= Records provided =
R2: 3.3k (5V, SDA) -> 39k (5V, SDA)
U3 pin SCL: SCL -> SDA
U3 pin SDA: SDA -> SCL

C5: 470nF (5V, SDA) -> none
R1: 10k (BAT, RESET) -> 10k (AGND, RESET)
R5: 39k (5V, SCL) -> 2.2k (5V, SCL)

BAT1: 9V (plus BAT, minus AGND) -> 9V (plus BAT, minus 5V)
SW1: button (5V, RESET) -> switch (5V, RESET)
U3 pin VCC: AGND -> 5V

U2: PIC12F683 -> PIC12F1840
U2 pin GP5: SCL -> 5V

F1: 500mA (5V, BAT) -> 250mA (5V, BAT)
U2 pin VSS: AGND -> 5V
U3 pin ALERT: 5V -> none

= Exercise aim =
Restate the listing above in full, exactly.

= Result for this task =
R2: 3.3k (5V, SDA) -> 39k (5V, SDA)
U3 pin SCL: SCL -> SDA
U3 pin SDA: SDA -> SCL

C5: 470nF (5V, SDA) -> none
R1: 10k (BAT, RESET) -> 10k (AGND, RESET)
R5: 39k (5V, SCL) -> 2.2k (5V, SCL)

BAT1: 9V (plus BAT, minus AGND) -> 9V (plus BAT, minus 5V)
SW1: button (5V, RESET) -> switch (5V, RESET)
U3 pin VCC: AGND -> 5V

U2: PIC12F683 -> PIC12F1840
U2 pin GP5: SCL -> 5V

F1: 500mA (5V, BAT) -> 250mA (5V, BAT)
U2 pin VSS: AGND -> 5V
U3 pin ALERT: 5V -> none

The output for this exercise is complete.